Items

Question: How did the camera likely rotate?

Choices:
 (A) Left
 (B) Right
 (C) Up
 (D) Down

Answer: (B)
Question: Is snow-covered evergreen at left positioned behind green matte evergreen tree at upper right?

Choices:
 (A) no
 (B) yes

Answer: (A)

> Your objective:
Format the items above as a Markdown table with the columns "Row" and "Line", numbering each nonblank line in order and leaving out blank lines.

> Final answer:
| Row | Line |
|---|---|
| 1 | Question: How did the camera likely rotate? |
| 2 | Choices: |
| 3 |  (A) Left |
| 4 |  (B) Right |
| 5 |  (C) Up |
| 6 |  (D) Down |
| 7 | Answer: (B) |
| 8 | Question: Is snow-covered evergreen at left positioned behind green matte evergreen tree at upper right? |
| 9 | Choices: |
| 10 |  (A) no |
| 11 |  (B) yes |
| 12 | Answer: (A) |